START Record set

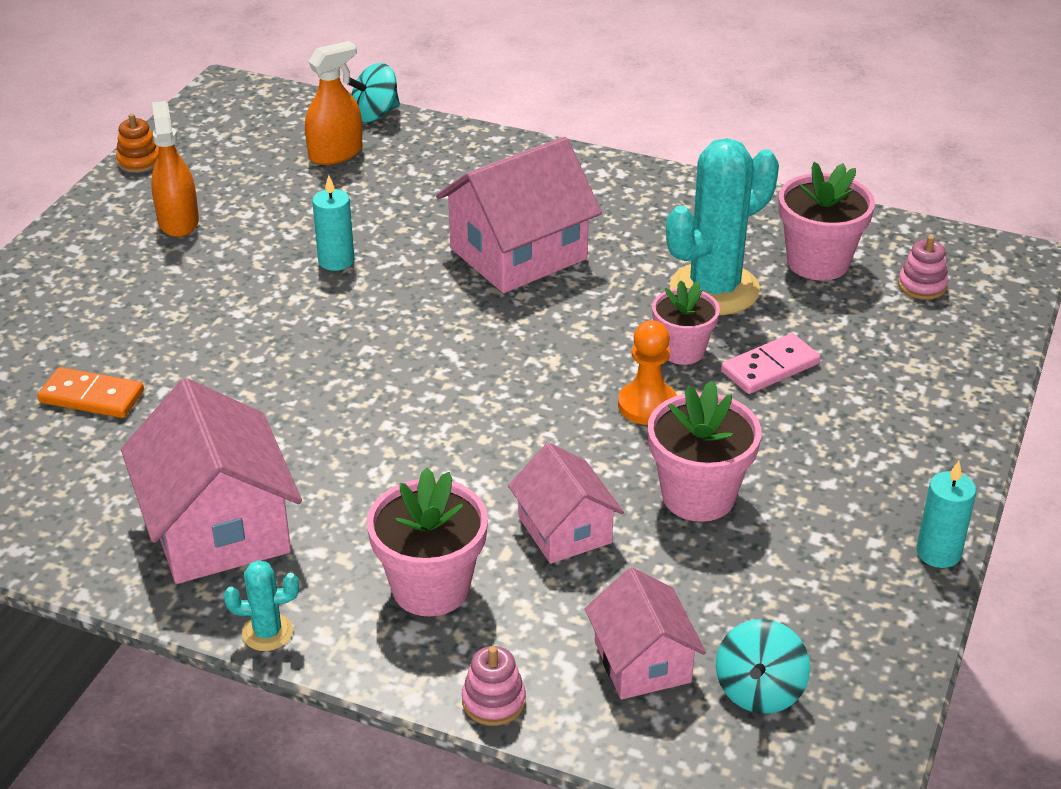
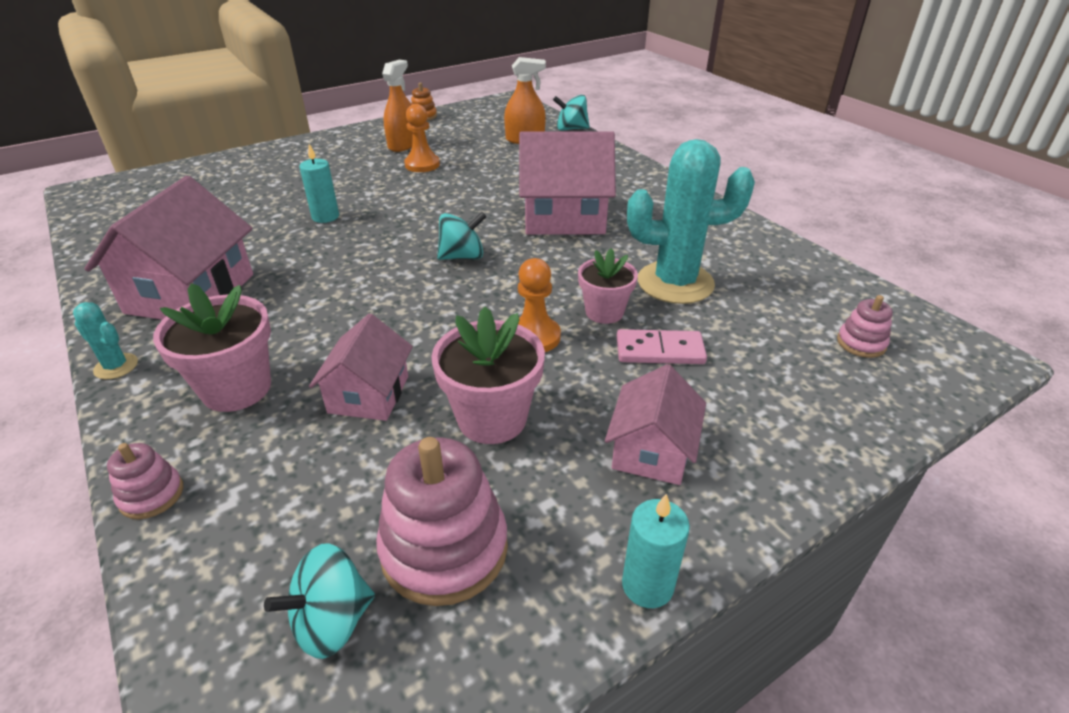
camera: 35 degrees right, 0 degrees up
(92, 396) = (242, 205): orange domino -> none
(250, 244) = (422, 165): none -> orange pawn
(336, 261) = (454, 186): turquoise candle -> turquoise candle (325, 217)
(468, 350) = (462, 256): none -> turquoise spinning top
(642, 661) = (283, 530): pink house -> pink house (652, 450)
(779, 606) = (444, 548): none -> pink stacking toy
(818, 262) = (780, 294): pink flower pot -> none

END Record set

Your objective: Exactly the lines from the one with "(336, 261) = (454, 186): turquoise" through the end of the entries, both included, should be written out, and no others.

Response:
(336, 261) = (454, 186): turquoise candle -> turquoise candle (325, 217)
(468, 350) = (462, 256): none -> turquoise spinning top
(642, 661) = (283, 530): pink house -> pink house (652, 450)
(779, 606) = (444, 548): none -> pink stacking toy
(818, 262) = (780, 294): pink flower pot -> none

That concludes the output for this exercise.